- Change listing data -
════════════════

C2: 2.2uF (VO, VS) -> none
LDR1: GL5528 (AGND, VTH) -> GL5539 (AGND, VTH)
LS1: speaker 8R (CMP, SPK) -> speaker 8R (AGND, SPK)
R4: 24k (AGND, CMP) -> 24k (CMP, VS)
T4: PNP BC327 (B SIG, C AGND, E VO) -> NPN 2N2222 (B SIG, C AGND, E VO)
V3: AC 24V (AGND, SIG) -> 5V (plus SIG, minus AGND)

════════════════

- The problem -
Wherever "AGND" occurs in the entries above, copy the line it sits on.

- Your solution -
LDR1: GL5528 (AGND, VTH) -> GL5539 (AGND, VTH)
LS1: speaker 8R (CMP, SPK) -> speaker 8R (AGND, SPK)
R4: 24k (AGND, CMP) -> 24k (CMP, VS)
T4: PNP BC327 (B SIG, C AGND, E VO) -> NPN 2N2222 (B SIG, C AGND, E VO)
V3: AC 24V (AGND, SIG) -> 5V (plus SIG, minus AGND)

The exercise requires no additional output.